**Work required**
Word for word, copy the line containing "yellow hexagon: (146, 128)" and every line after it in the records below, leaving pictures out.

**Shape position tracking data**
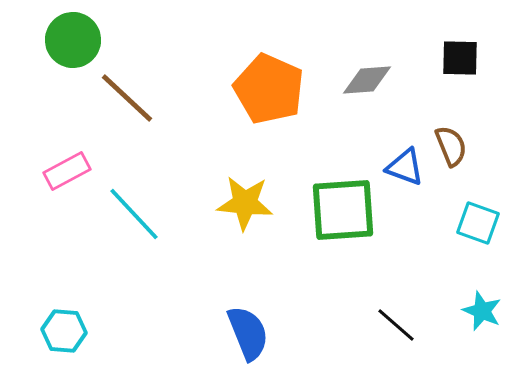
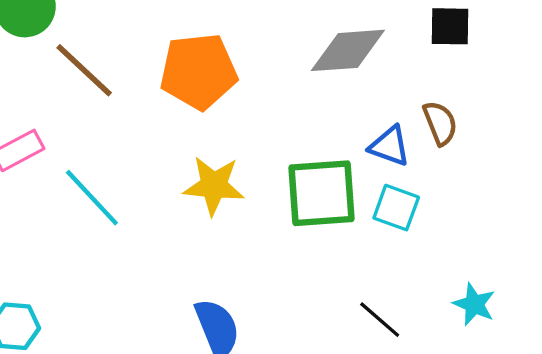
gray diamond: (367, 80) -> (348, 50), size x1.4
orange pentagon: (269, 89) -> (198, 71), moved, turned -30
cyan square: (478, 223) -> (396, 208), moved

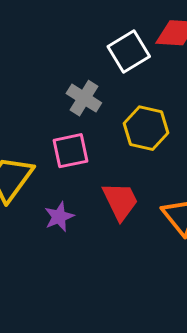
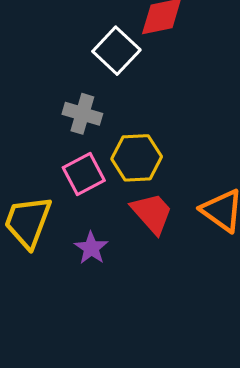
yellow hexagon: (146, 128) -> (137, 158), moved

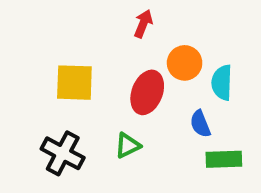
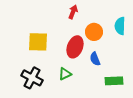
cyan semicircle: (222, 83) -> (120, 26), moved
blue semicircle: (200, 124) -> (95, 59), moved

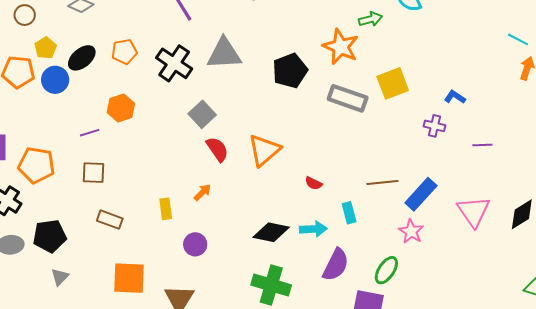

**Response below**
yellow hexagon: (146, 128) -> (137, 158), moved

cyan semicircle: (222, 83) -> (120, 26), moved
blue semicircle: (200, 124) -> (95, 59), moved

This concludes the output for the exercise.